EXERCISE: The expected output is every line of the data exactly as shown, minus the images.

DATA:
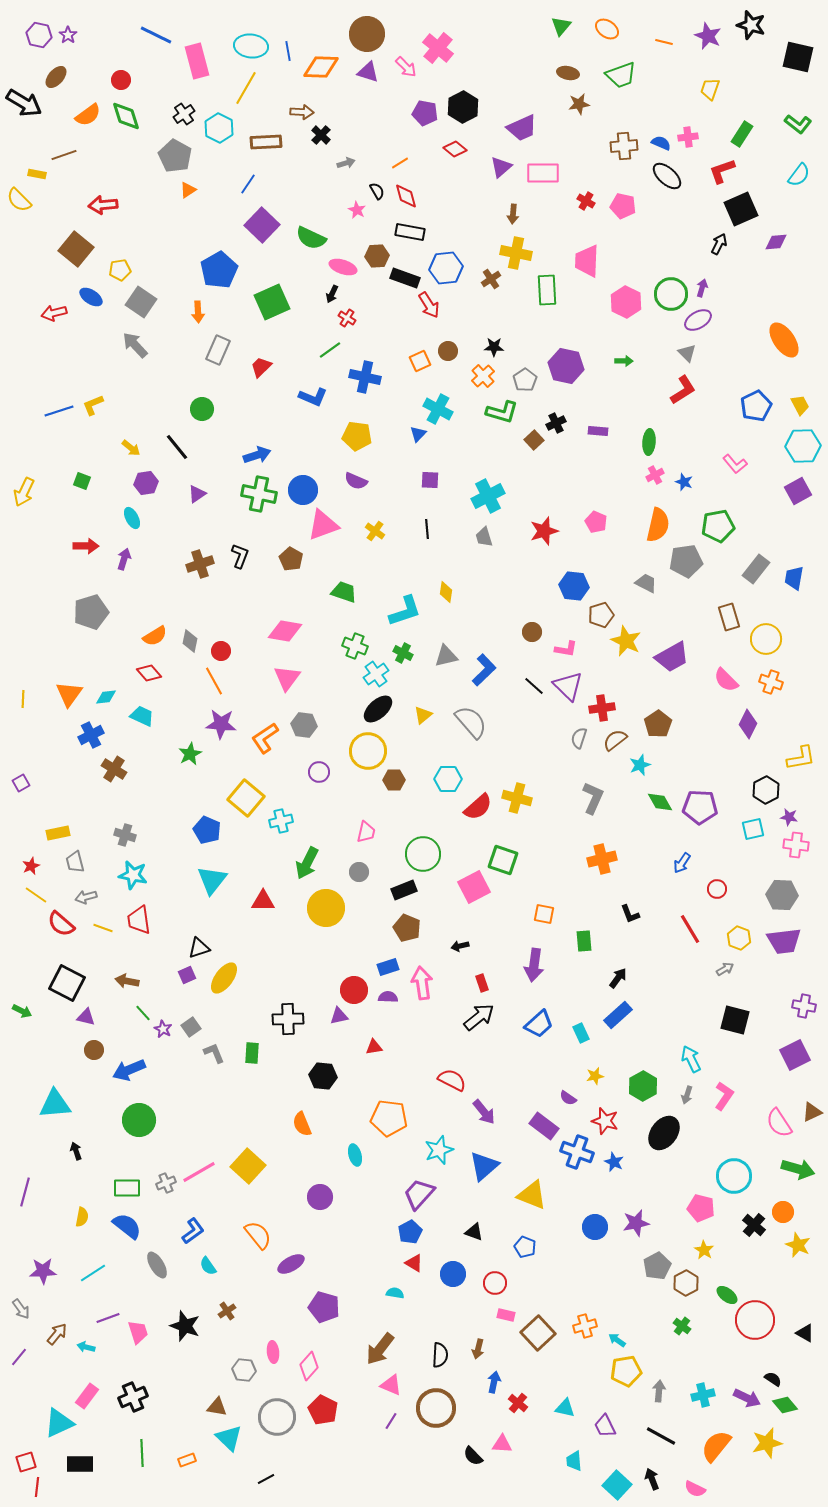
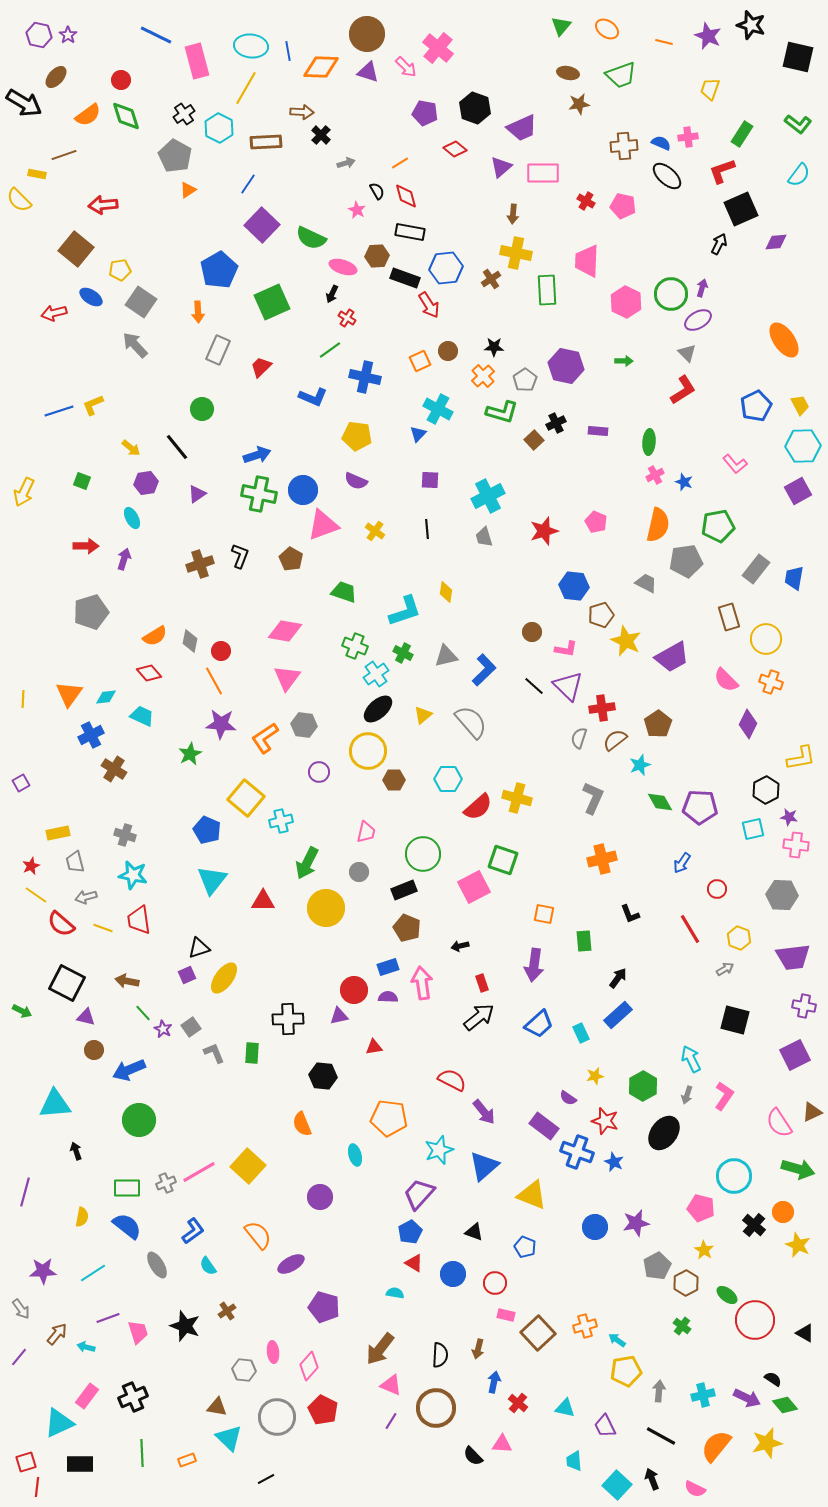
black hexagon at (463, 107): moved 12 px right, 1 px down; rotated 12 degrees counterclockwise
purple trapezoid at (784, 941): moved 9 px right, 16 px down
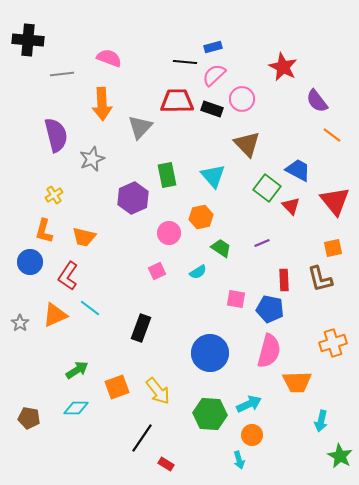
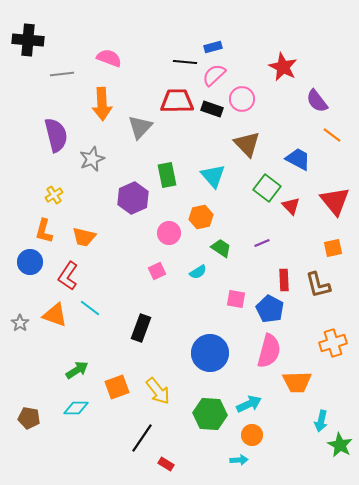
blue trapezoid at (298, 170): moved 11 px up
brown L-shape at (320, 279): moved 2 px left, 6 px down
blue pentagon at (270, 309): rotated 16 degrees clockwise
orange triangle at (55, 315): rotated 44 degrees clockwise
green star at (340, 456): moved 11 px up
cyan arrow at (239, 460): rotated 78 degrees counterclockwise
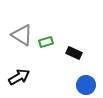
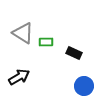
gray triangle: moved 1 px right, 2 px up
green rectangle: rotated 16 degrees clockwise
blue circle: moved 2 px left, 1 px down
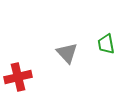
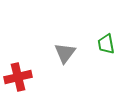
gray triangle: moved 2 px left; rotated 20 degrees clockwise
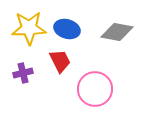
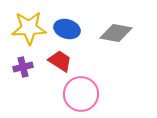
gray diamond: moved 1 px left, 1 px down
red trapezoid: rotated 30 degrees counterclockwise
purple cross: moved 6 px up
pink circle: moved 14 px left, 5 px down
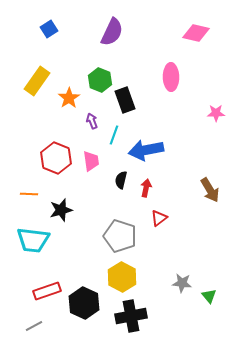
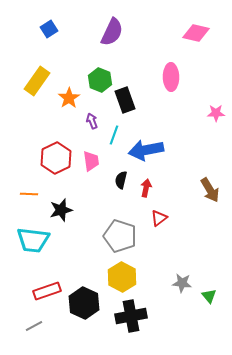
red hexagon: rotated 12 degrees clockwise
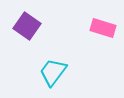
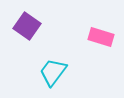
pink rectangle: moved 2 px left, 9 px down
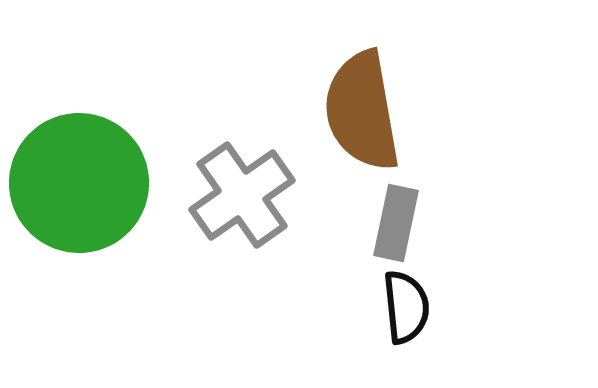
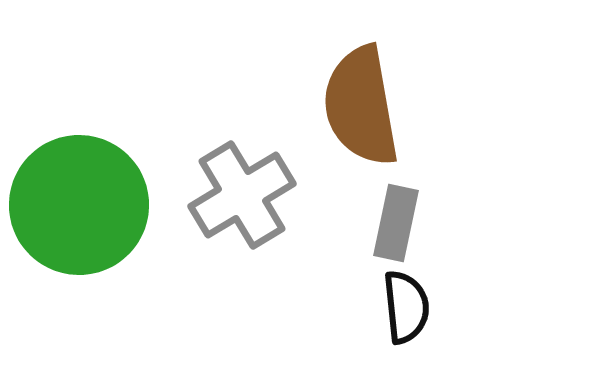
brown semicircle: moved 1 px left, 5 px up
green circle: moved 22 px down
gray cross: rotated 4 degrees clockwise
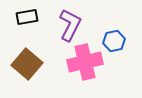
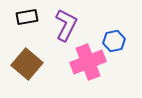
purple L-shape: moved 4 px left
pink cross: moved 3 px right; rotated 8 degrees counterclockwise
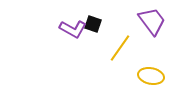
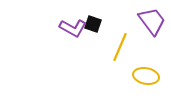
purple L-shape: moved 1 px up
yellow line: moved 1 px up; rotated 12 degrees counterclockwise
yellow ellipse: moved 5 px left
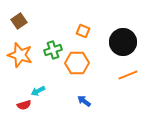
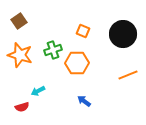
black circle: moved 8 px up
red semicircle: moved 2 px left, 2 px down
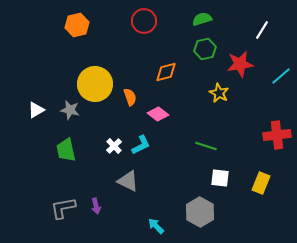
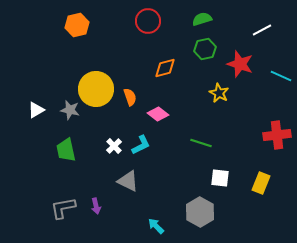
red circle: moved 4 px right
white line: rotated 30 degrees clockwise
red star: rotated 28 degrees clockwise
orange diamond: moved 1 px left, 4 px up
cyan line: rotated 65 degrees clockwise
yellow circle: moved 1 px right, 5 px down
green line: moved 5 px left, 3 px up
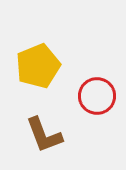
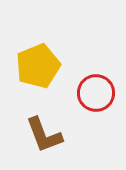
red circle: moved 1 px left, 3 px up
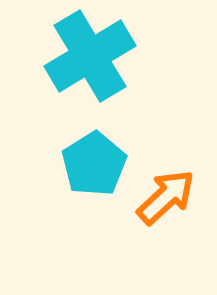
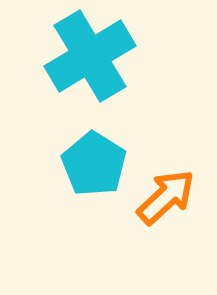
cyan pentagon: rotated 8 degrees counterclockwise
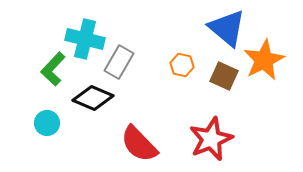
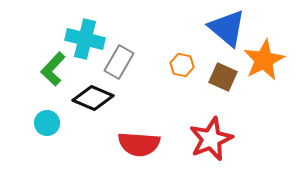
brown square: moved 1 px left, 1 px down
red semicircle: rotated 42 degrees counterclockwise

RESPONSE BOX:
black hexagon at (463, 107): moved 12 px right, 1 px down; rotated 12 degrees counterclockwise
purple trapezoid at (784, 941): moved 9 px right, 16 px down
blue trapezoid at (298, 170): moved 11 px up
brown L-shape at (320, 279): moved 2 px left, 6 px down
blue pentagon at (270, 309): rotated 16 degrees clockwise
orange triangle at (55, 315): rotated 44 degrees clockwise
green star at (340, 456): moved 11 px up
cyan arrow at (239, 460): rotated 78 degrees counterclockwise
gray triangle: moved 1 px right, 2 px up
green rectangle: rotated 16 degrees clockwise
blue circle: moved 2 px left, 1 px down
gray triangle: moved 2 px left; rotated 20 degrees clockwise
gray diamond: moved 1 px left, 1 px down
red trapezoid: rotated 30 degrees counterclockwise
purple cross: moved 6 px up
pink circle: moved 14 px left, 5 px down
red hexagon: rotated 12 degrees clockwise
pink rectangle: moved 2 px left, 9 px down
brown semicircle: moved 1 px left, 5 px up
green circle: moved 22 px down
gray cross: rotated 4 degrees clockwise
purple L-shape: moved 4 px left
pink cross: moved 3 px right; rotated 8 degrees counterclockwise
purple L-shape: moved 1 px up
yellow line: moved 1 px up; rotated 12 degrees counterclockwise
yellow ellipse: moved 5 px left
black circle: moved 8 px up
red semicircle: moved 2 px left, 2 px down
red circle: moved 4 px right
white line: rotated 30 degrees clockwise
red star: rotated 28 degrees clockwise
orange diamond: moved 1 px left, 4 px up
cyan line: rotated 65 degrees clockwise
yellow circle: moved 1 px right, 5 px down
green line: moved 5 px left, 3 px up
red circle: moved 1 px left, 3 px up
cyan pentagon: rotated 8 degrees counterclockwise
brown square: moved 1 px left, 1 px down
red semicircle: rotated 42 degrees counterclockwise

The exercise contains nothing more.